------ Exercise data ------
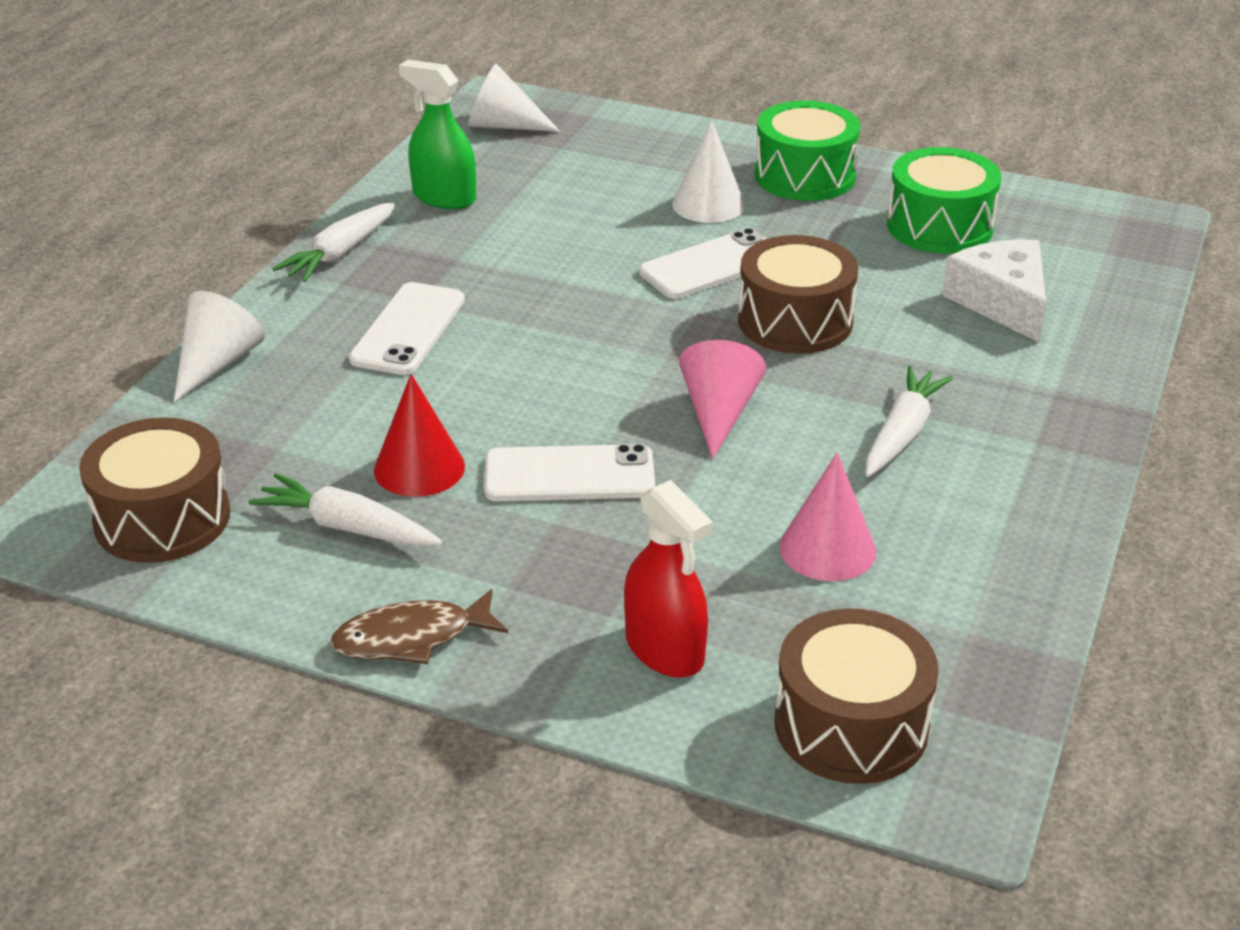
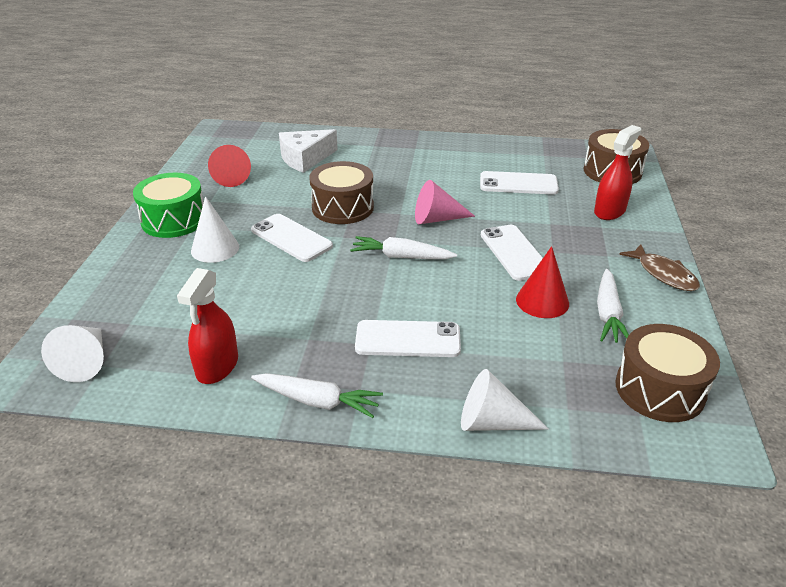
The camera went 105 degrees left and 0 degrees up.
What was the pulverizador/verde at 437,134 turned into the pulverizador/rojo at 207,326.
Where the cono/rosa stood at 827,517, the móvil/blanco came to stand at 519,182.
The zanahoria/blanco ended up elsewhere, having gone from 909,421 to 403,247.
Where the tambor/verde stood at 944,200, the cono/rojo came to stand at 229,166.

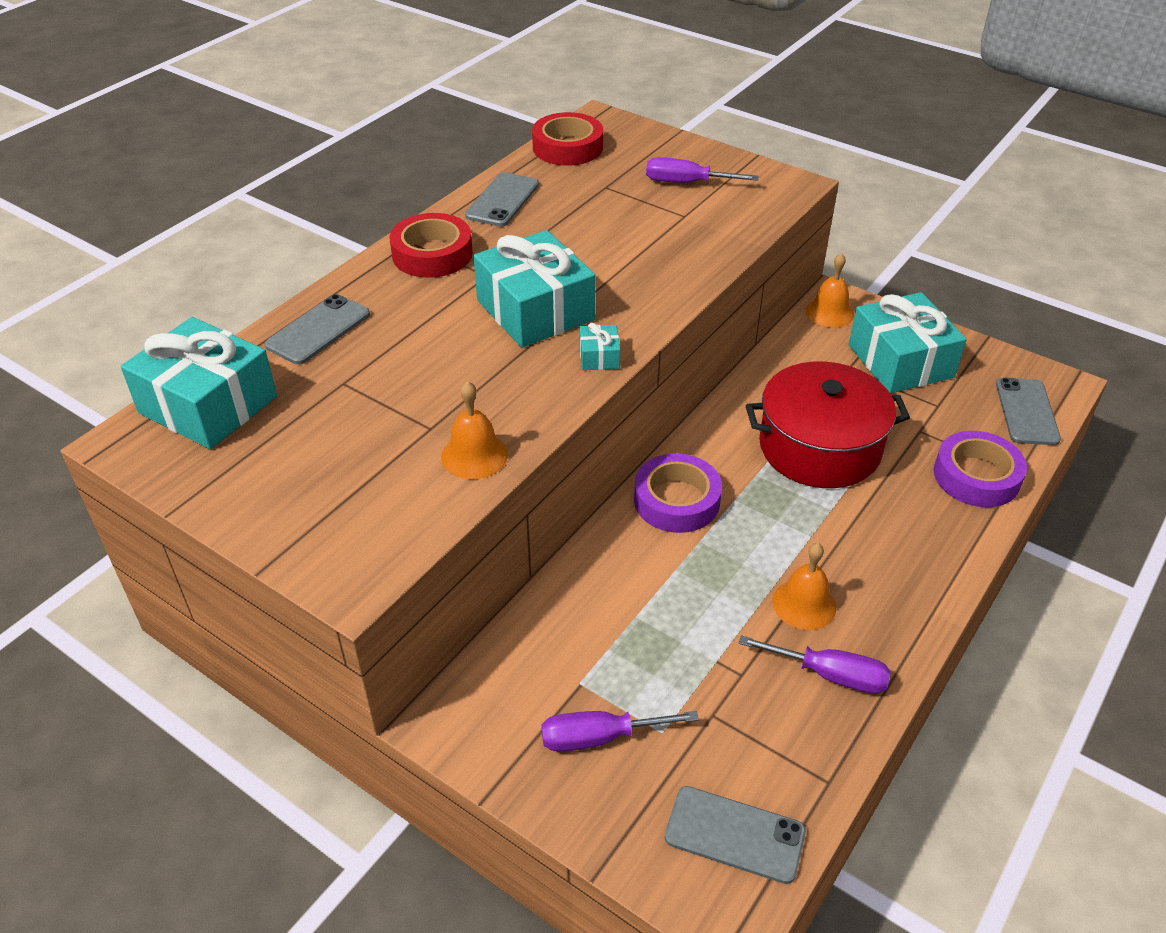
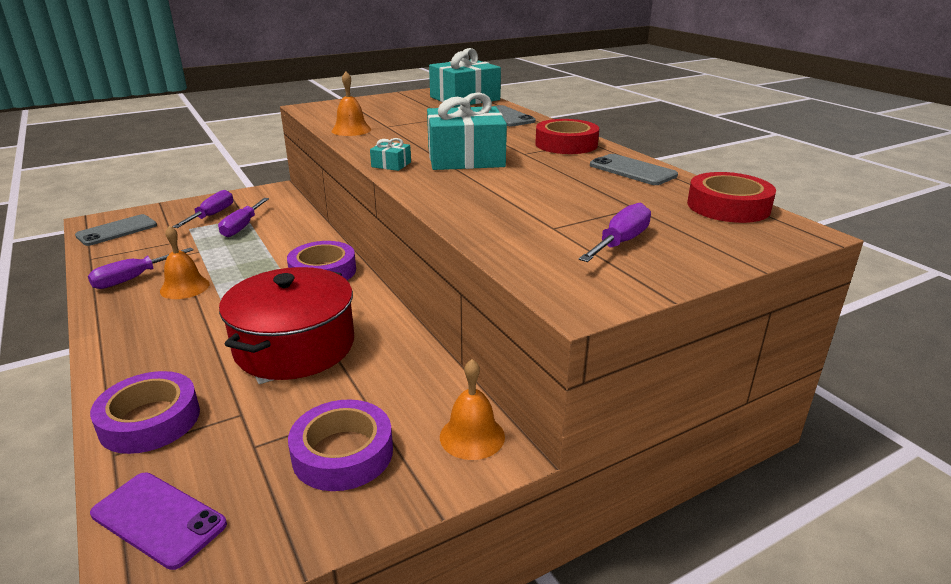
The camera went 115 degrees right and 15 degrees down.
Where the regalo/turquesa stood at 908,342, the cinta adhesiva/morado came to stand at 340,445.
What was the móvil/gris at 1028,411 turned into the móvil/morado at 158,521.
The second view gained the destornillador/morado at 243,217.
------
Problem: What is needed is an exact output of the records above, with every picture left out.

Exercise result:
The camera went 105 degrees left and 0 degrees up.
What was the pulverizador/verde at 437,134 turned into the pulverizador/rojo at 207,326.
Where the cono/rosa stood at 827,517, the móvil/blanco came to stand at 519,182.
The zanahoria/blanco ended up elsewhere, having gone from 909,421 to 403,247.
Where the tambor/verde stood at 944,200, the cono/rojo came to stand at 229,166.

The camera went 115 degrees right and 15 degrees down.
Where the regalo/turquesa stood at 908,342, the cinta adhesiva/morado came to stand at 340,445.
What was the móvil/gris at 1028,411 turned into the móvil/morado at 158,521.
The second view gained the destornillador/morado at 243,217.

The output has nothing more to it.